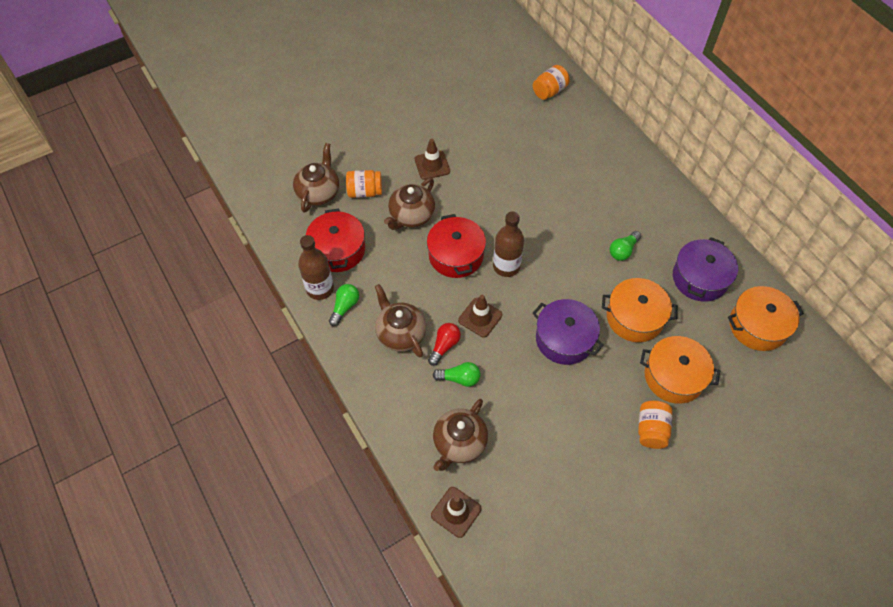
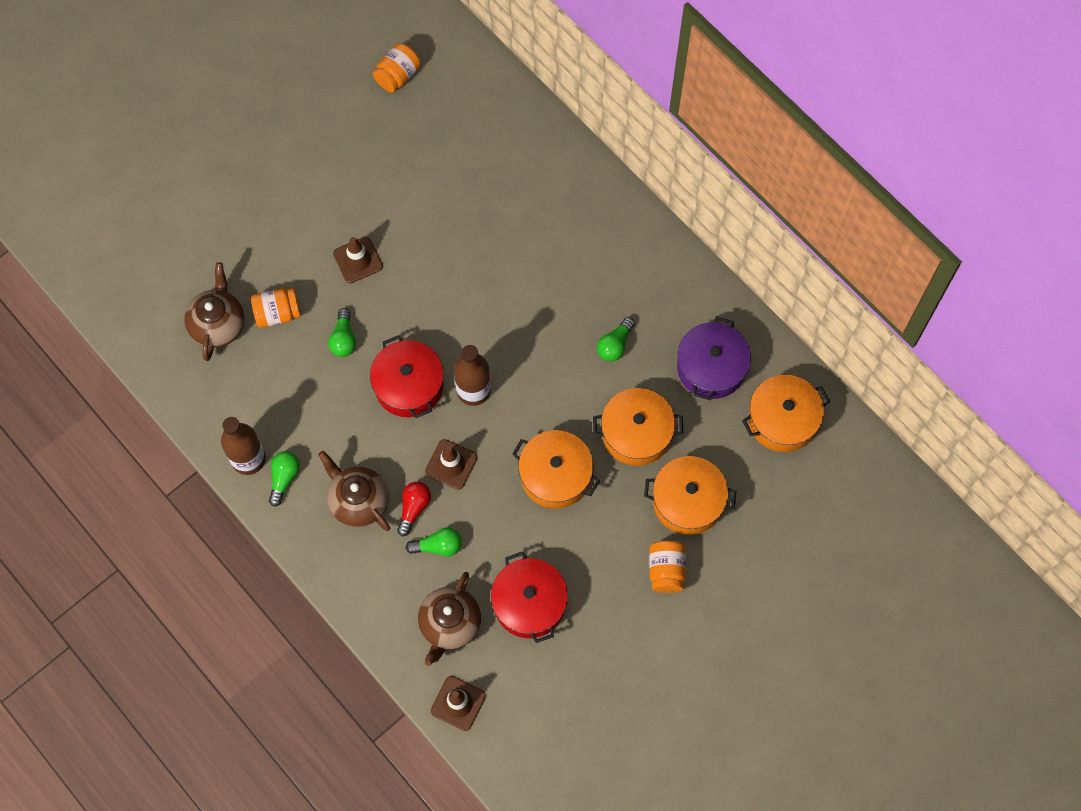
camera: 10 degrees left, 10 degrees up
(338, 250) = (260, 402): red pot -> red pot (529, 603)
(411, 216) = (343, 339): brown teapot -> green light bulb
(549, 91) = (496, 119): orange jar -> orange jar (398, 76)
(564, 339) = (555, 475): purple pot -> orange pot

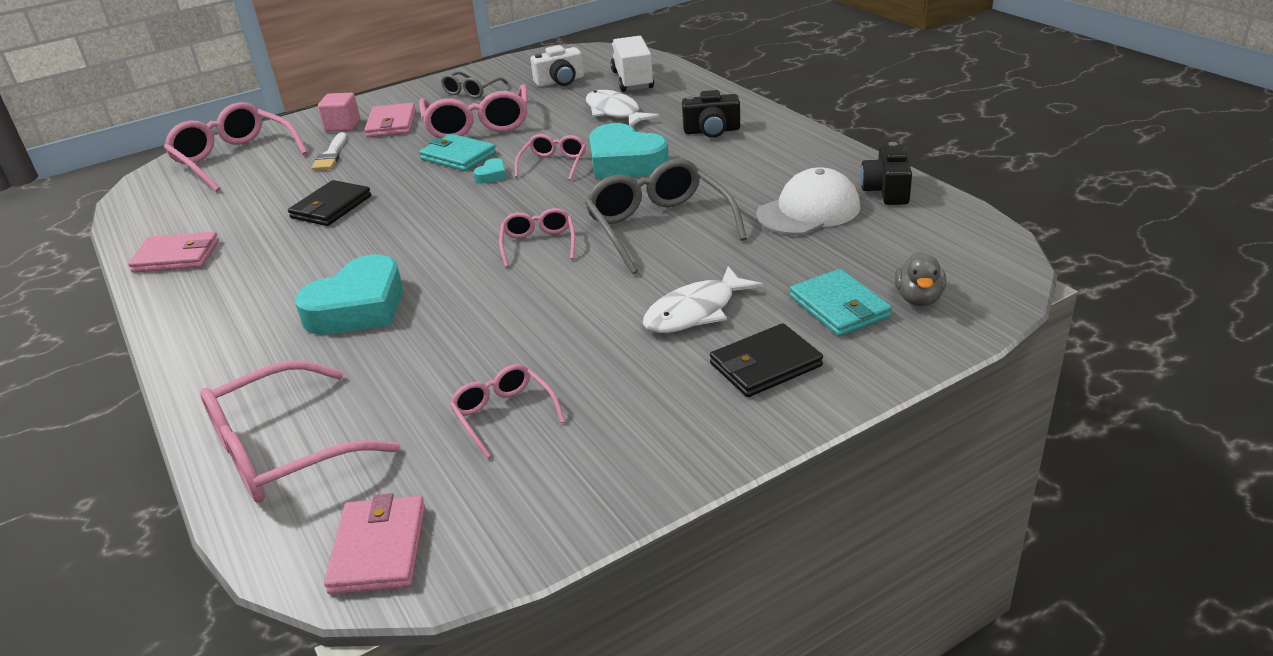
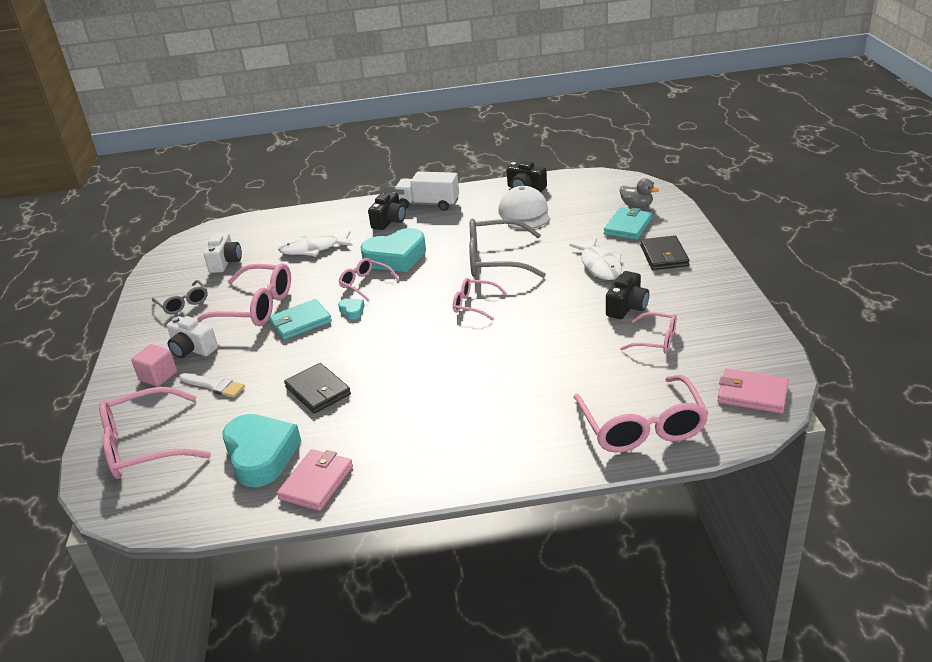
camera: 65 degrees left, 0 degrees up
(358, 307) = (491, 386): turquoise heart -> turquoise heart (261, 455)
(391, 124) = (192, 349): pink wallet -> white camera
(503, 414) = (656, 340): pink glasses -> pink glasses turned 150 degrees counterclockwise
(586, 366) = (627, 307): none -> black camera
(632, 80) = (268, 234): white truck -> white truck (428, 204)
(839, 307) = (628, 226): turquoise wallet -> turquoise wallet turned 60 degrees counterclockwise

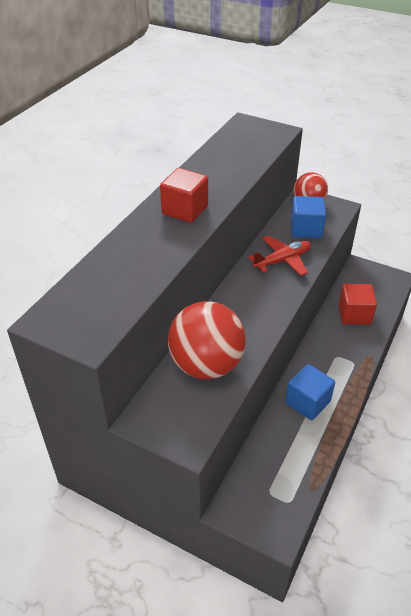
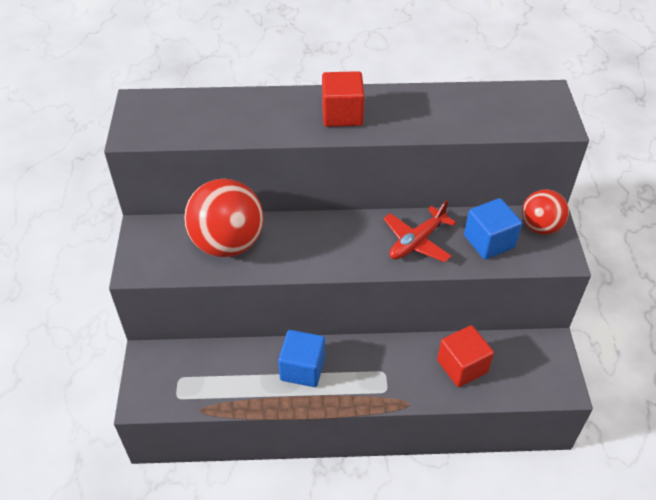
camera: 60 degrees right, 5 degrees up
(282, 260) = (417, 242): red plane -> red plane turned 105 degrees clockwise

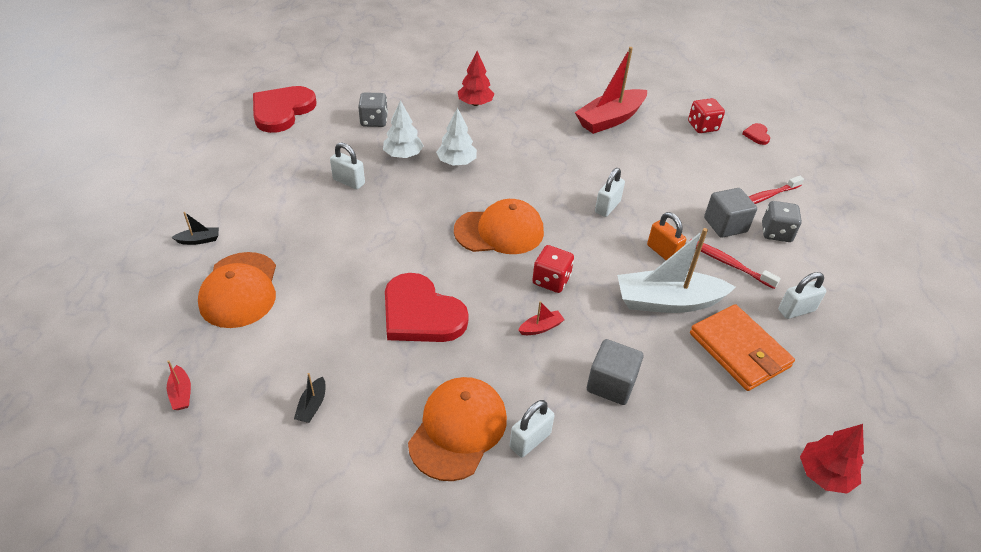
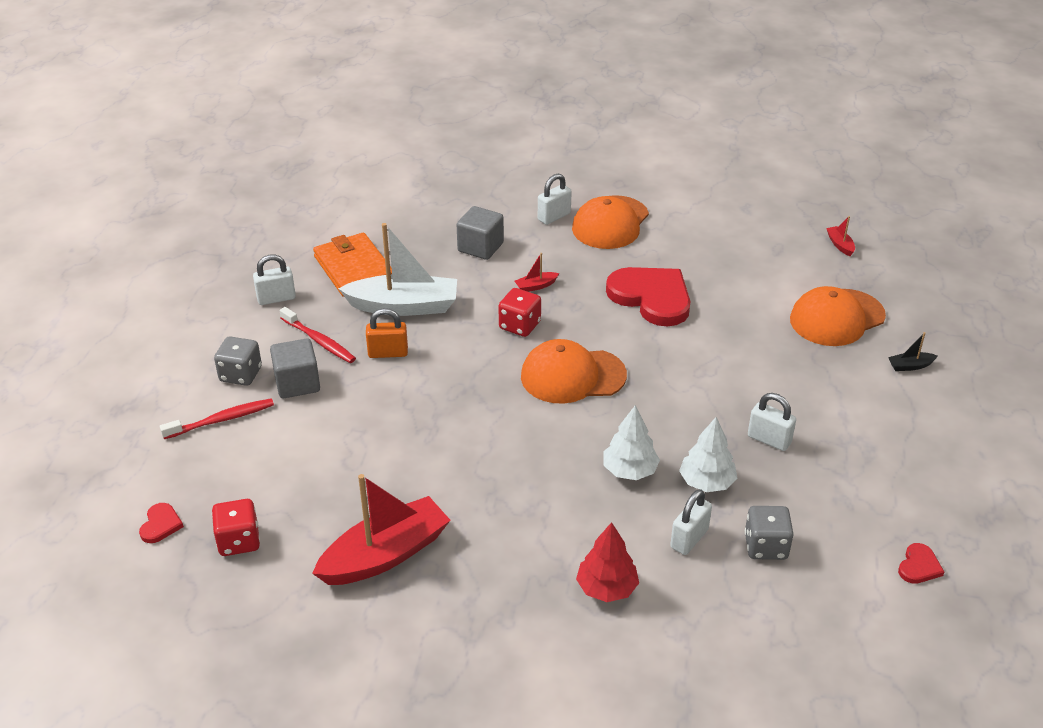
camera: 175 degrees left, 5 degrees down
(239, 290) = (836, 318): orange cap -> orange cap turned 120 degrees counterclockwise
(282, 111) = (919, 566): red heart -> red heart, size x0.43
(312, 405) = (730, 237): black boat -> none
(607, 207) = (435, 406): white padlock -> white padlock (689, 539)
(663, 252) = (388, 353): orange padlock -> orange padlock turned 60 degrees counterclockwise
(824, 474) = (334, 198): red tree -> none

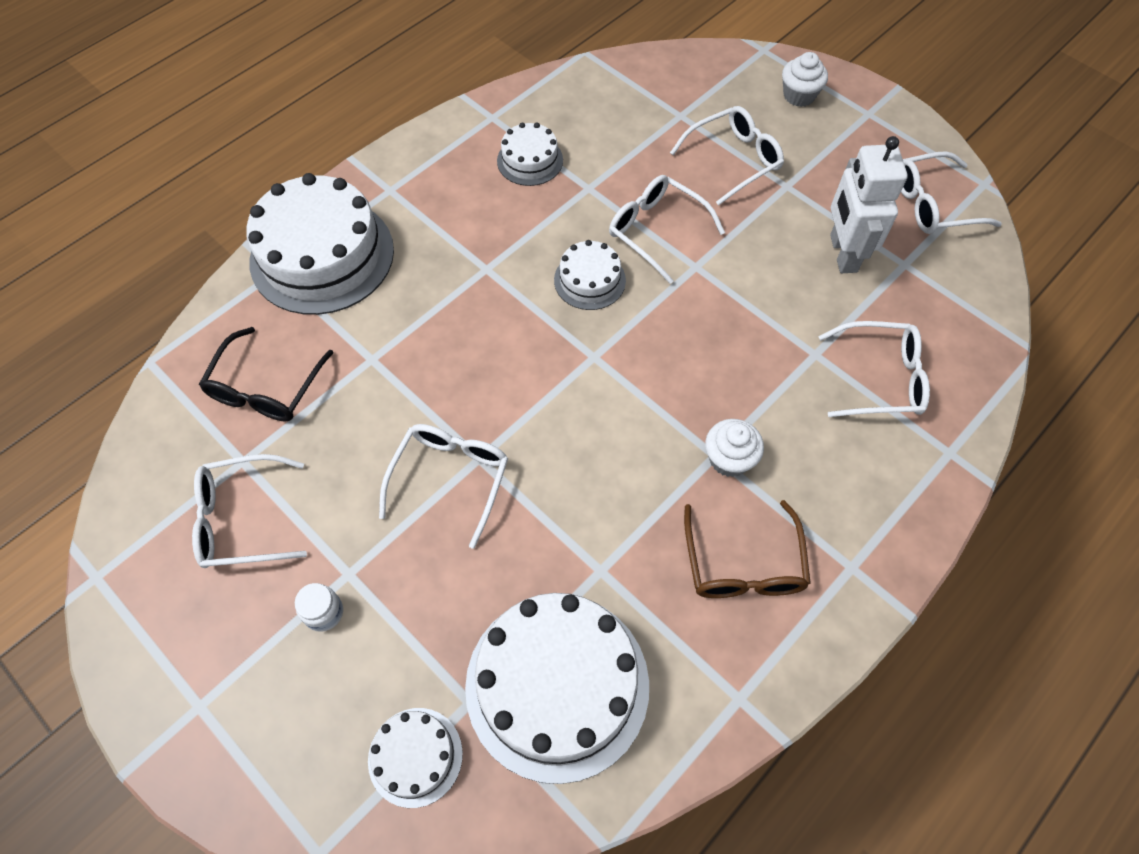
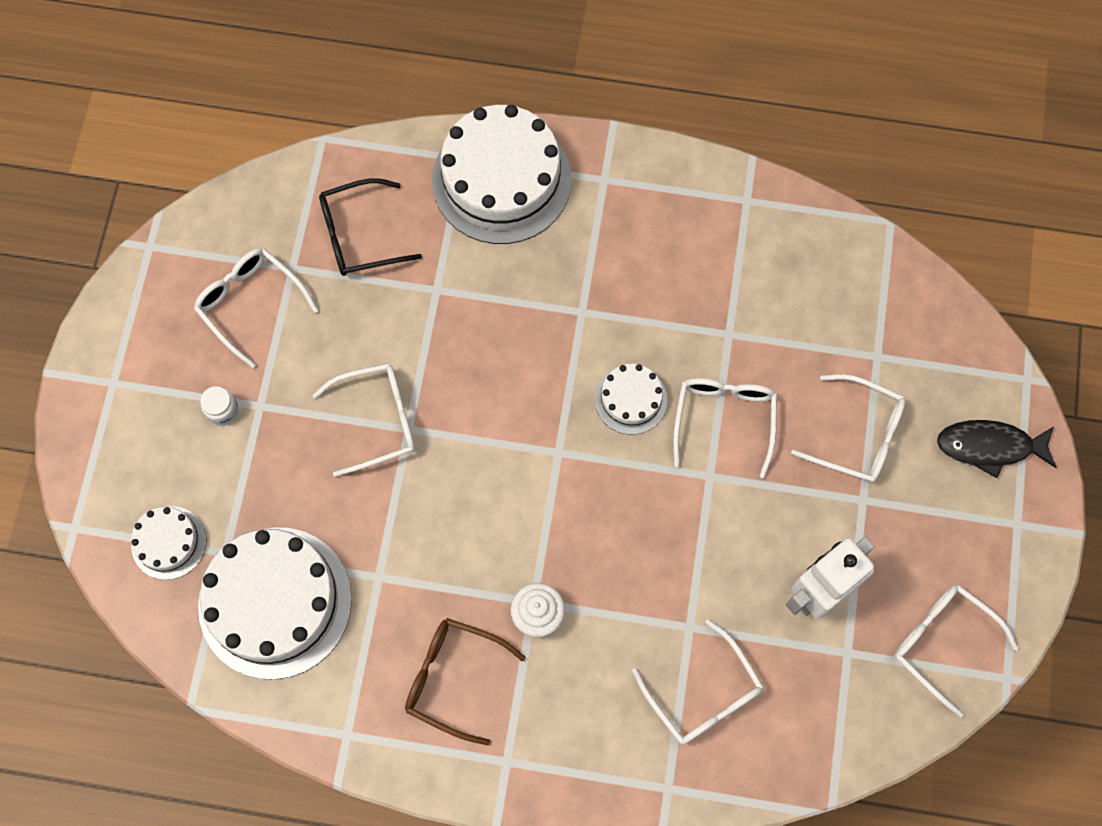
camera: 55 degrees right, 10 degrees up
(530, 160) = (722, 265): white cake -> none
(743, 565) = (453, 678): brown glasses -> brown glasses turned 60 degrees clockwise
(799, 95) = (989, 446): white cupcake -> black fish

━━━━━━━━━━━━━━━━━━━━━━━━━━━━━━

Exercise aim.
Go through the material above and report each line containing "orange".

Answer section.
(549, 91) = (496, 119): orange jar -> orange jar (398, 76)
(564, 339) = (555, 475): purple pot -> orange pot
(239, 290) = (836, 318): orange cap -> orange cap turned 120 degrees counterclockwise
(663, 252) = (388, 353): orange padlock -> orange padlock turned 60 degrees counterclockwise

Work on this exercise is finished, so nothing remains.